## SHORT PROBLEM
Rewrite the lines from the one holding "Krakow: 4:09 -> 10:13" through the last line, inclusive, switching "Seoul" to "Busan" and changing nothing else. Leave out the pictures.

## INPUT
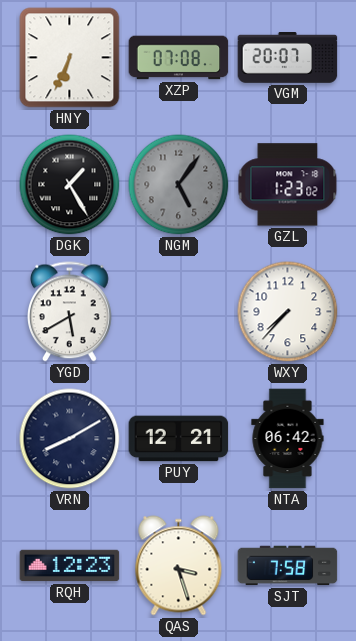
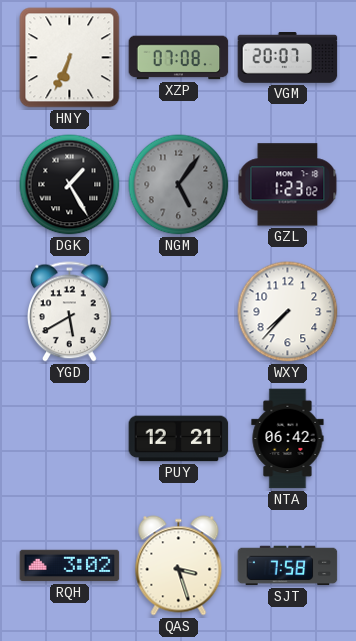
VRN: 8:10 -> none
RQH: 12:23 -> 3:02
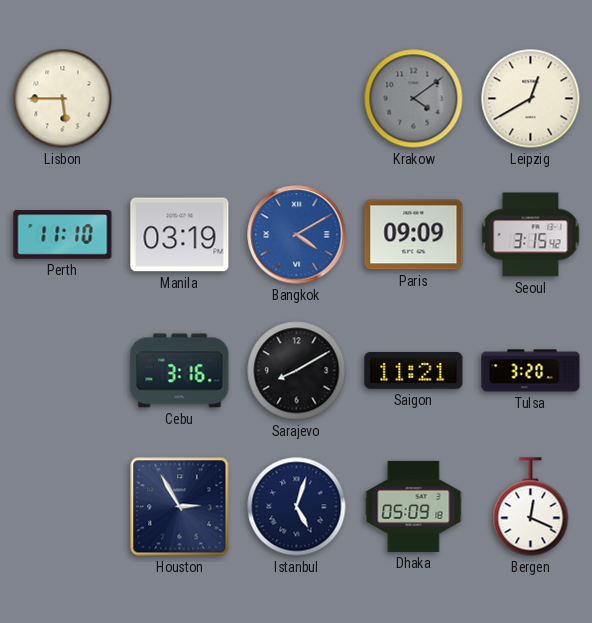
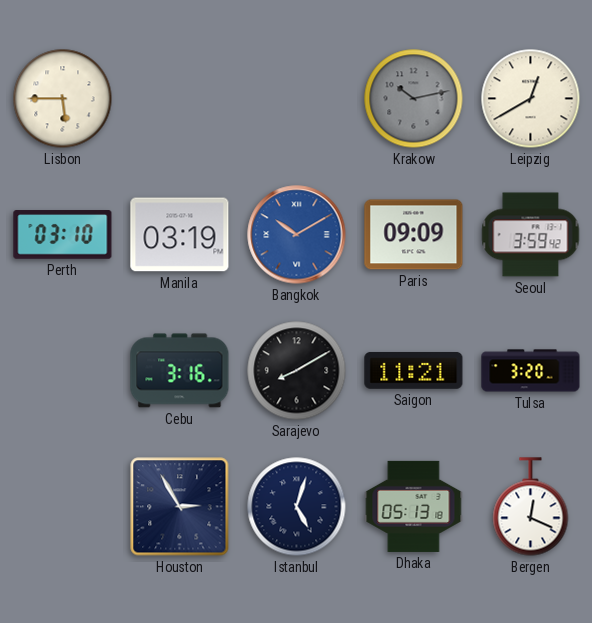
Krakow: 4:09 -> 10:13
Perth: 11:10 -> 03:10
Bangkok: 4:10 -> 10:10
Seoul: 3:15 -> 3:59
Dhaka: 05:09 -> 05:13
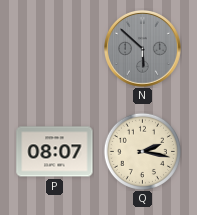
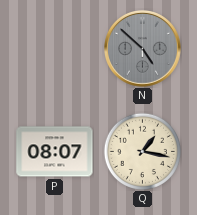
N: 5:52 -> 4:52
Q: 2:17 -> 1:17
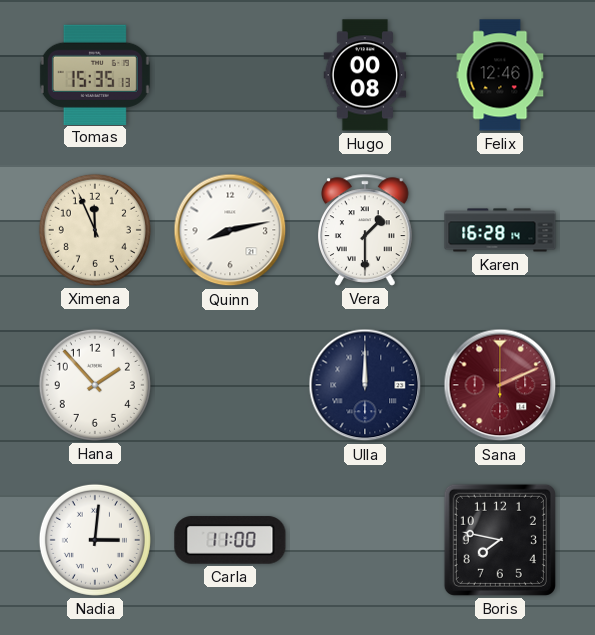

## PROBLEM SOLUTION
Krakow: 4:09 -> 10:13
Perth: 11:10 -> 03:10
Bangkok: 4:10 -> 10:10
Busan: 3:15 -> 3:59
Dhaka: 05:09 -> 05:13
N: 5:52 -> 4:52
Q: 2:17 -> 1:17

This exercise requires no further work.